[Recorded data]

________________________

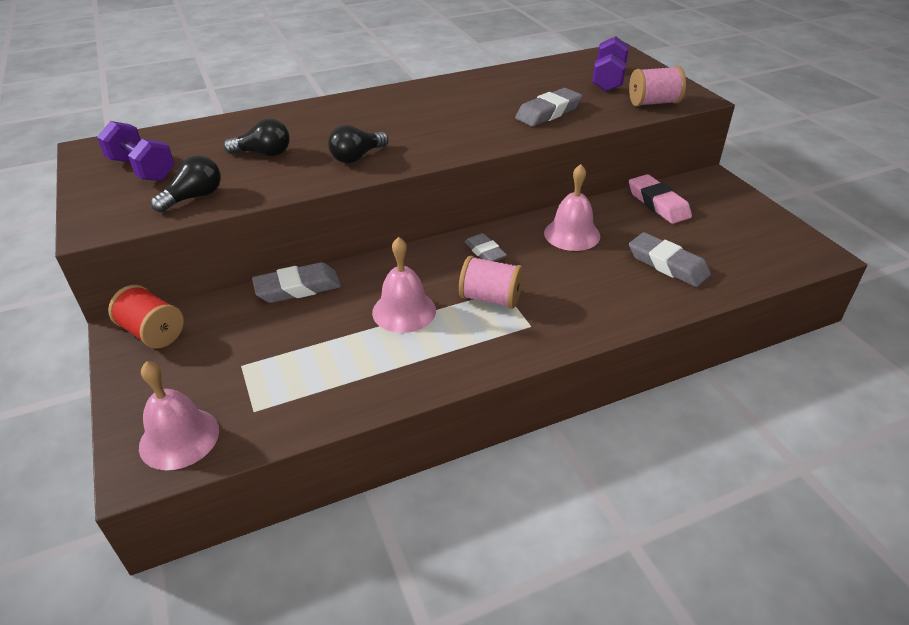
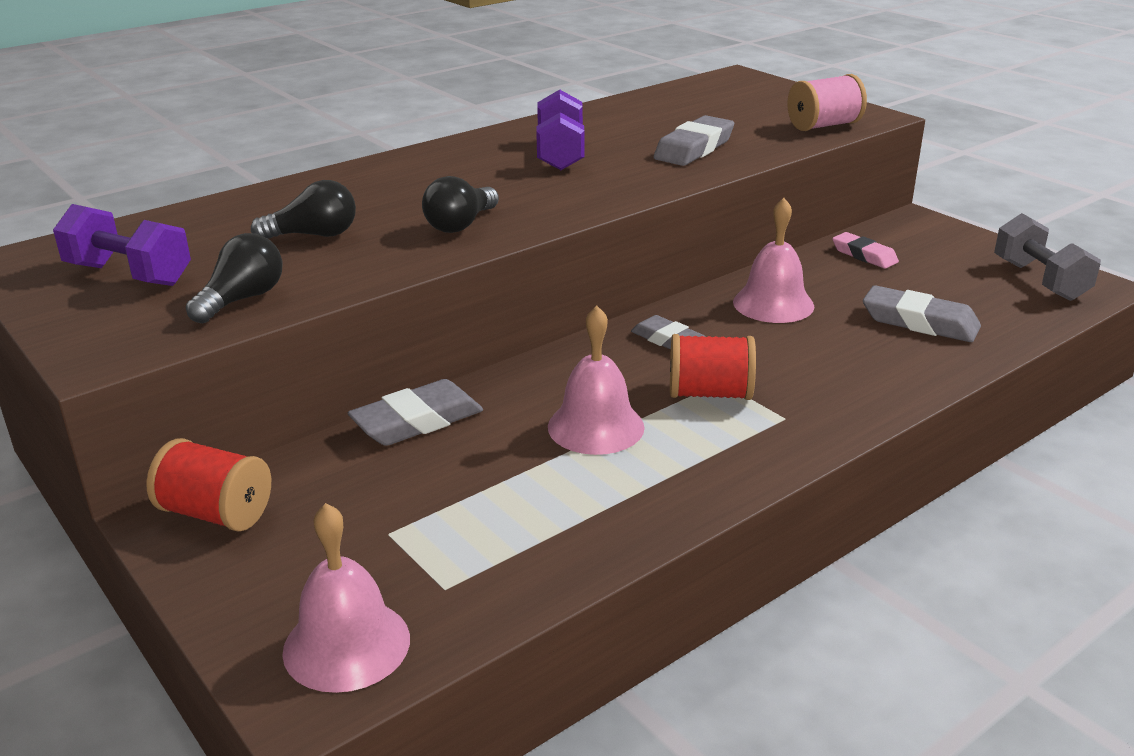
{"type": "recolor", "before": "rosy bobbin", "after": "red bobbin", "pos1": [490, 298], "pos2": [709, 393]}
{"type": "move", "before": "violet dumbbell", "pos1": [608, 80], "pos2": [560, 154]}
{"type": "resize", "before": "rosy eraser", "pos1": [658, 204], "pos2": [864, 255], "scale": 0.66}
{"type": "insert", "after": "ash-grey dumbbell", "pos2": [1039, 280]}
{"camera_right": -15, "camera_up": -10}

________________________

● **WORK REQUEST**
Find the word "before" in the entries above and gather every line that holds it.

● **OUTPUT**
{"type": "recolor", "before": "rosy bobbin", "after": "red bobbin", "pos1": [490, 298], "pos2": [709, 393]}
{"type": "move", "before": "violet dumbbell", "pos1": [608, 80], "pos2": [560, 154]}
{"type": "resize", "before": "rosy eraser", "pos1": [658, 204], "pos2": [864, 255], "scale": 0.66}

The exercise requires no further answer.